Given data -
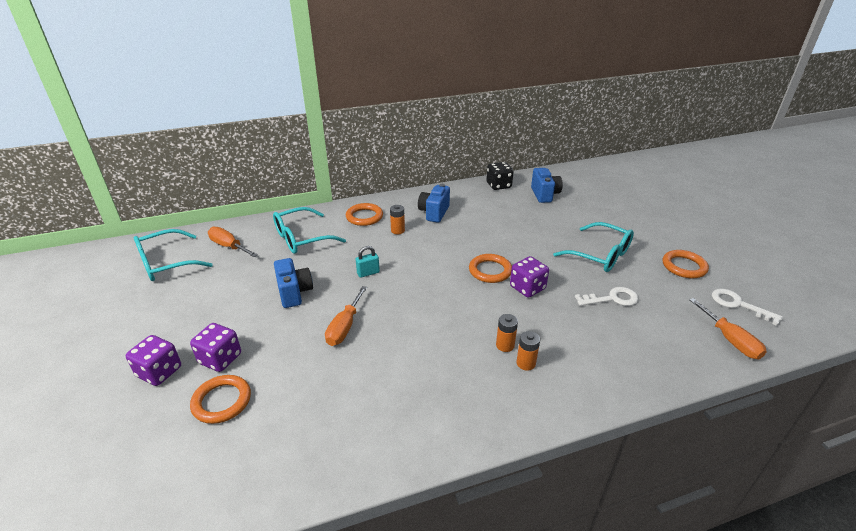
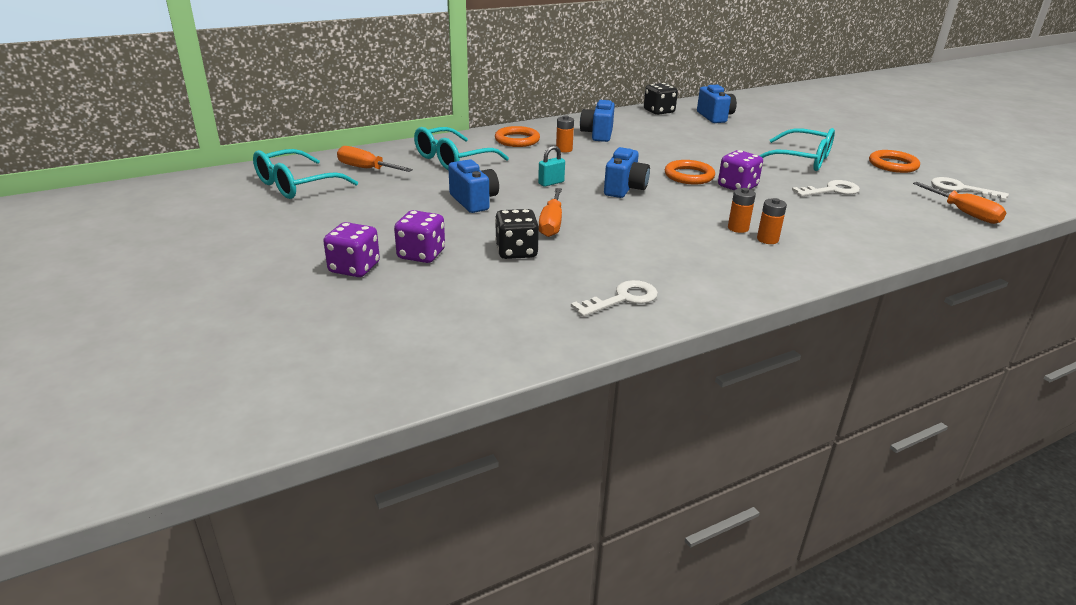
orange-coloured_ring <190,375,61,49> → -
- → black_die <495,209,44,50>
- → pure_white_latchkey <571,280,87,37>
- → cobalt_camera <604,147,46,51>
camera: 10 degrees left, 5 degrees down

Exercise objective -
Take the line containing "- → black_die <495,209,44,50>" and every line after it up to the last line of the listing, and output them exactly, with nothing else.

Answer to the problem -
- → black_die <495,209,44,50>
- → pure_white_latchkey <571,280,87,37>
- → cobalt_camera <604,147,46,51>
camera: 10 degrees left, 5 degrees down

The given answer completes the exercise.